Task details: Take the records below and retype them line by line, from the first line through the one containing "purple line: (177, 77)"; stop there.

The records:
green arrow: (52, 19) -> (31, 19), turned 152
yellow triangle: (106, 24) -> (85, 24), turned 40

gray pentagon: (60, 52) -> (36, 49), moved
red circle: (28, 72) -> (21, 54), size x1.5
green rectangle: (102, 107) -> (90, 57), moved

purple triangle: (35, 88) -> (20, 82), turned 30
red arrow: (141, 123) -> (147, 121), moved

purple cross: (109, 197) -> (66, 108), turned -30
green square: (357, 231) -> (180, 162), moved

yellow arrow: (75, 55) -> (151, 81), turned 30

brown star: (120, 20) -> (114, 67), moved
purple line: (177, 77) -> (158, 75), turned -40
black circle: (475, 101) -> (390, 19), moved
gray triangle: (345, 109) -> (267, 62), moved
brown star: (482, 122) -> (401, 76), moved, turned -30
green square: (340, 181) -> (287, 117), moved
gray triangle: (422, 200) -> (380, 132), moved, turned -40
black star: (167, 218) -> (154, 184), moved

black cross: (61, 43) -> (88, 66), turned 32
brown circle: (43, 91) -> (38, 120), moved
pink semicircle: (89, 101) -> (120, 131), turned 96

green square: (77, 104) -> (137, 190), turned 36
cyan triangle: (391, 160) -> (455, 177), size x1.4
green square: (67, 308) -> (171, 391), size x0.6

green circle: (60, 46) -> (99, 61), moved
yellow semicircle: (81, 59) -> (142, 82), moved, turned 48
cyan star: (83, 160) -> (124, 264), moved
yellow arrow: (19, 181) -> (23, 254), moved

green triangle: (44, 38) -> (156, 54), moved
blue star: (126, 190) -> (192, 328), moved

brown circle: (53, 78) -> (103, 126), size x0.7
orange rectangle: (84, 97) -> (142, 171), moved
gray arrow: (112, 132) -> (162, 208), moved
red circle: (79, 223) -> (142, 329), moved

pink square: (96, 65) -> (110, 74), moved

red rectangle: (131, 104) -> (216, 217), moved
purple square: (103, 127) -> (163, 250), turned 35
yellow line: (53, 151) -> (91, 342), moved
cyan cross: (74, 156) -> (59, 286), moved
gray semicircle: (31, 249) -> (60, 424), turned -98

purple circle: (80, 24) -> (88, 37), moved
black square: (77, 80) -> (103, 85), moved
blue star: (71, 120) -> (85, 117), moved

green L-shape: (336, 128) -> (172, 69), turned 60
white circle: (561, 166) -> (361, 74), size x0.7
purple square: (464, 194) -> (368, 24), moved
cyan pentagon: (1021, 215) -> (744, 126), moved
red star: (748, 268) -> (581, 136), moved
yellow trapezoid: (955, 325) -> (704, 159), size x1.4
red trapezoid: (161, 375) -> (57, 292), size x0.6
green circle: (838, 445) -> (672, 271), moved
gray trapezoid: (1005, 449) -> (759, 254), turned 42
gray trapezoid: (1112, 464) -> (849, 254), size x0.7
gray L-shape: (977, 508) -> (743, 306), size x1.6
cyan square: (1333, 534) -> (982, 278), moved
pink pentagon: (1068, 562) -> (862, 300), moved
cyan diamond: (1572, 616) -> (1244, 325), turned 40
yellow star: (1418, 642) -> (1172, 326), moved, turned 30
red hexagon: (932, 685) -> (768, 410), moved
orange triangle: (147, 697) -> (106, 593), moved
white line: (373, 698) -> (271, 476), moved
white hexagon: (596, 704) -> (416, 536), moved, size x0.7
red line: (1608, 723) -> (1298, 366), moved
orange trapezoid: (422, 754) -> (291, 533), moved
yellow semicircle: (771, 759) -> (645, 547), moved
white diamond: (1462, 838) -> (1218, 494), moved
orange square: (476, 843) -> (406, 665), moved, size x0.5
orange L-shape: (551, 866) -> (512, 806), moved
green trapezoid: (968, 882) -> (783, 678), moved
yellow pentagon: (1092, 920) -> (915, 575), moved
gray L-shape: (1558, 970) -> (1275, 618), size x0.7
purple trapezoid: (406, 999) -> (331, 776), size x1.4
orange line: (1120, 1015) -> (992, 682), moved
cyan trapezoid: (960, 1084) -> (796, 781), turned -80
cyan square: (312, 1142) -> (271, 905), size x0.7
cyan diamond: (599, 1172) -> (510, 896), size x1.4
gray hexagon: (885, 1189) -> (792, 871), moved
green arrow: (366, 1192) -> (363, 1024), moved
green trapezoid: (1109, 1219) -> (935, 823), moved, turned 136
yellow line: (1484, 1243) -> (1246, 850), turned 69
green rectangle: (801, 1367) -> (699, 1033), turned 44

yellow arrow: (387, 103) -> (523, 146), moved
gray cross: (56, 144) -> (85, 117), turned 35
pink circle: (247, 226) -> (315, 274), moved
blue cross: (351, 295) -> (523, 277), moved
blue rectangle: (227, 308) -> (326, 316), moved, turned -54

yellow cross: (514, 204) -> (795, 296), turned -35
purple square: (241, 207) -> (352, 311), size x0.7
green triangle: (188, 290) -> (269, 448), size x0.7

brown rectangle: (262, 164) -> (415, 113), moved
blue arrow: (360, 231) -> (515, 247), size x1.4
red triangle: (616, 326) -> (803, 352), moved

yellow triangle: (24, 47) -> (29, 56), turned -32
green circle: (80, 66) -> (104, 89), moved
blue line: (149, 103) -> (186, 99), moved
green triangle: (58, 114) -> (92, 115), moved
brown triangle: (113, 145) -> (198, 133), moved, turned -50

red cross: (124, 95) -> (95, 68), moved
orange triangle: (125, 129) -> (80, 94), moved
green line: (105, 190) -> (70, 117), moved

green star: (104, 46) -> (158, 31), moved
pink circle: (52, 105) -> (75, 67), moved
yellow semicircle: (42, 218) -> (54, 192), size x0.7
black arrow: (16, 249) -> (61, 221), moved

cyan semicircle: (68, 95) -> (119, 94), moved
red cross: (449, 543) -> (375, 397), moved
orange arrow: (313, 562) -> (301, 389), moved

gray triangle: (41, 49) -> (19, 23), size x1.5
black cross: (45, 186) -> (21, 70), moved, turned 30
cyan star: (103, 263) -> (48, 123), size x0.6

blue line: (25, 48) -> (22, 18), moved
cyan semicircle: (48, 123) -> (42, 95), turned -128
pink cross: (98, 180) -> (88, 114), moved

Written response:
green arrow: (52, 19) -> (31, 19), turned 152
yellow triangle: (106, 24) -> (85, 24), turned 40

gray pentagon: (60, 52) -> (36, 49), moved
red circle: (28, 72) -> (21, 54), size x1.5
green rectangle: (102, 107) -> (90, 57), moved

purple triangle: (35, 88) -> (20, 82), turned 30
red arrow: (141, 123) -> (147, 121), moved

purple cross: (109, 197) -> (66, 108), turned -30
green square: (357, 231) -> (180, 162), moved

yellow arrow: (75, 55) -> (151, 81), turned 30

brown star: (120, 20) -> (114, 67), moved
purple line: (177, 77) -> (158, 75), turned -40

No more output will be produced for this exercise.